Your assignment:
Only these lines of the data below are wanted: the one with "brown nalidil 498", the one with "green dimetume 518", and any lines between them, each repeated exactly.

----

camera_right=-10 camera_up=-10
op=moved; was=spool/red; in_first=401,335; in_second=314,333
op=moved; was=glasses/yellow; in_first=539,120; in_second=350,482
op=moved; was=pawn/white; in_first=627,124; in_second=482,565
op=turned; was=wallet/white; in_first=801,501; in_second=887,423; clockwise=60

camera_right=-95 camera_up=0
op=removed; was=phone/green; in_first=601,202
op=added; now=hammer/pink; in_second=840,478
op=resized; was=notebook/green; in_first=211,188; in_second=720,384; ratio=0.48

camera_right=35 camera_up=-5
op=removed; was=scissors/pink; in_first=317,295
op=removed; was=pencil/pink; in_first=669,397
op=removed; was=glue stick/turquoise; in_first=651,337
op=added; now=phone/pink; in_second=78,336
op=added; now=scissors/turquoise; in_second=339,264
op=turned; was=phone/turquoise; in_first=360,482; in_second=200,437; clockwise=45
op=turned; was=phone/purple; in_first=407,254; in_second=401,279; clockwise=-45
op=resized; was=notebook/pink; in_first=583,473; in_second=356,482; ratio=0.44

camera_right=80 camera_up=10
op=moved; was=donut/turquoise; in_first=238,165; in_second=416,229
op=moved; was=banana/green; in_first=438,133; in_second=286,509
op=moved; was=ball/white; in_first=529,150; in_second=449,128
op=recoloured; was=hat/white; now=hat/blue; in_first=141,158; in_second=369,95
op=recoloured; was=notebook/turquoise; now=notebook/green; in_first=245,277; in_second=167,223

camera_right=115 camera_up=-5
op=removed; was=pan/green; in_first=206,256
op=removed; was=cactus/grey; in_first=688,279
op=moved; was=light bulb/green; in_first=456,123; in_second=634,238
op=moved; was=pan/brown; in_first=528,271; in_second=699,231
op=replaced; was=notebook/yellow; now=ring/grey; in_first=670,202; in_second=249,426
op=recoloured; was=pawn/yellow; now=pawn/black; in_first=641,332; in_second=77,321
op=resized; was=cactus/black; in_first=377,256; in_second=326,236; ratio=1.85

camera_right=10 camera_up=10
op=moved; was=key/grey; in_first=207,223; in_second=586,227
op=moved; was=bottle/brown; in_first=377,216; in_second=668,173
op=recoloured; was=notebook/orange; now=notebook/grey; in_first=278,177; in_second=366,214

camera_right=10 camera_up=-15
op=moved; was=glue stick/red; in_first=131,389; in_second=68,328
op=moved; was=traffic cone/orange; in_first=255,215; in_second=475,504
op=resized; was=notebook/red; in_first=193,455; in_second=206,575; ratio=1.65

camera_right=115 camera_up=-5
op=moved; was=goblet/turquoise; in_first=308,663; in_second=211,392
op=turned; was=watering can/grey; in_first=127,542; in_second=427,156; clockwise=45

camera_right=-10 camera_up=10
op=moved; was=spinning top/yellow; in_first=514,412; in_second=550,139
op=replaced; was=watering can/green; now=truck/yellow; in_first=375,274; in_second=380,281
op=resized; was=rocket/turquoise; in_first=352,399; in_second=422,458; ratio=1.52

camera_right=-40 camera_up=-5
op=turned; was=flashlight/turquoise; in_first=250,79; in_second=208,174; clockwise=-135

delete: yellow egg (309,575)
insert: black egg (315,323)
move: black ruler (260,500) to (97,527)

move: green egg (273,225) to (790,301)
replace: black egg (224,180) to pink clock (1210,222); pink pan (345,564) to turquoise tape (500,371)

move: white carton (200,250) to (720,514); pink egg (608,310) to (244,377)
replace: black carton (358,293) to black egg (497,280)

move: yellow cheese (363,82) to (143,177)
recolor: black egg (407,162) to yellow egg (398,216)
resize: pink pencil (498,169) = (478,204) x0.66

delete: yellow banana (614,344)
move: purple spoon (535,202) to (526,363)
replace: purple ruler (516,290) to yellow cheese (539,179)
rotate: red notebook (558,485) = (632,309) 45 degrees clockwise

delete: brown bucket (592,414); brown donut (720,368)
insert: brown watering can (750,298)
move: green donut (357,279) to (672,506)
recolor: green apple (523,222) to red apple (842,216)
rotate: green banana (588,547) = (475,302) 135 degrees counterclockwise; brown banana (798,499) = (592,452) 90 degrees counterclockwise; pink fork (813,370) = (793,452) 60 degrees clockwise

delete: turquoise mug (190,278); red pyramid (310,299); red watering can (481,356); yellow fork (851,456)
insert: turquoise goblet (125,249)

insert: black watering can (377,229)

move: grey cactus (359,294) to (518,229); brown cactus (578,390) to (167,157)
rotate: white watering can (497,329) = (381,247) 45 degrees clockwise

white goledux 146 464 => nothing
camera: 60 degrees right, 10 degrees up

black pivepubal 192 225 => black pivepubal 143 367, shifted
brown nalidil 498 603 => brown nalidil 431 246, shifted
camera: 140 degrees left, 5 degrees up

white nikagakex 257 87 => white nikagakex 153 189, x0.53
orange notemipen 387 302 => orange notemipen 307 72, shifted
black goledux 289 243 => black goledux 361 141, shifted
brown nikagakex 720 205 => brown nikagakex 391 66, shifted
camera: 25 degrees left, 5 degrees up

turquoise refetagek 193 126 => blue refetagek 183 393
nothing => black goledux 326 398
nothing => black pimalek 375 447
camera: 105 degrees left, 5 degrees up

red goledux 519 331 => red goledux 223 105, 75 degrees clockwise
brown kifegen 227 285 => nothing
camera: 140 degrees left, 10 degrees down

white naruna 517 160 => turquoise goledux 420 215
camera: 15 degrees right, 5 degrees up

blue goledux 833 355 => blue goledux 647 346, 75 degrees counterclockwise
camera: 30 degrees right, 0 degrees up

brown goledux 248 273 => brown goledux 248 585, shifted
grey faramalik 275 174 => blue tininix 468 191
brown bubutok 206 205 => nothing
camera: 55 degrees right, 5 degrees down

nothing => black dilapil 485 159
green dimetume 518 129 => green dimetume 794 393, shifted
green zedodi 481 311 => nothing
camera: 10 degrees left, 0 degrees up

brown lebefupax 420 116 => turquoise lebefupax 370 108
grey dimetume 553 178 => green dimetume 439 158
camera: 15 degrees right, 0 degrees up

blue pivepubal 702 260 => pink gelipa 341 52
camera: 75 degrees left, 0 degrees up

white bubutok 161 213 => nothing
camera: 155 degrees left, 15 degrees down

----

Output of the exercise:
brown nalidil 498 603 => brown nalidil 431 246, shifted
camera: 140 degrees left, 5 degrees up

white nikagakex 257 87 => white nikagakex 153 189, x0.53
orange notemipen 387 302 => orange notemipen 307 72, shifted
black goledux 289 243 => black goledux 361 141, shifted
brown nikagakex 720 205 => brown nikagakex 391 66, shifted
camera: 25 degrees left, 5 degrees up

turquoise refetagek 193 126 => blue refetagek 183 393
nothing => black goledux 326 398
nothing => black pimalek 375 447
camera: 105 degrees left, 5 degrees up

red goledux 519 331 => red goledux 223 105, 75 degrees clockwise
brown kifegen 227 285 => nothing
camera: 140 degrees left, 10 degrees down

white naruna 517 160 => turquoise goledux 420 215
camera: 15 degrees right, 5 degrees up

blue goledux 833 355 => blue goledux 647 346, 75 degrees counterclockwise
camera: 30 degrees right, 0 degrees up

brown goledux 248 273 => brown goledux 248 585, shifted
grey faramalik 275 174 => blue tininix 468 191
brown bubutok 206 205 => nothing
camera: 55 degrees right, 5 degrees down

nothing => black dilapil 485 159
green dimetume 518 129 => green dimetume 794 393, shifted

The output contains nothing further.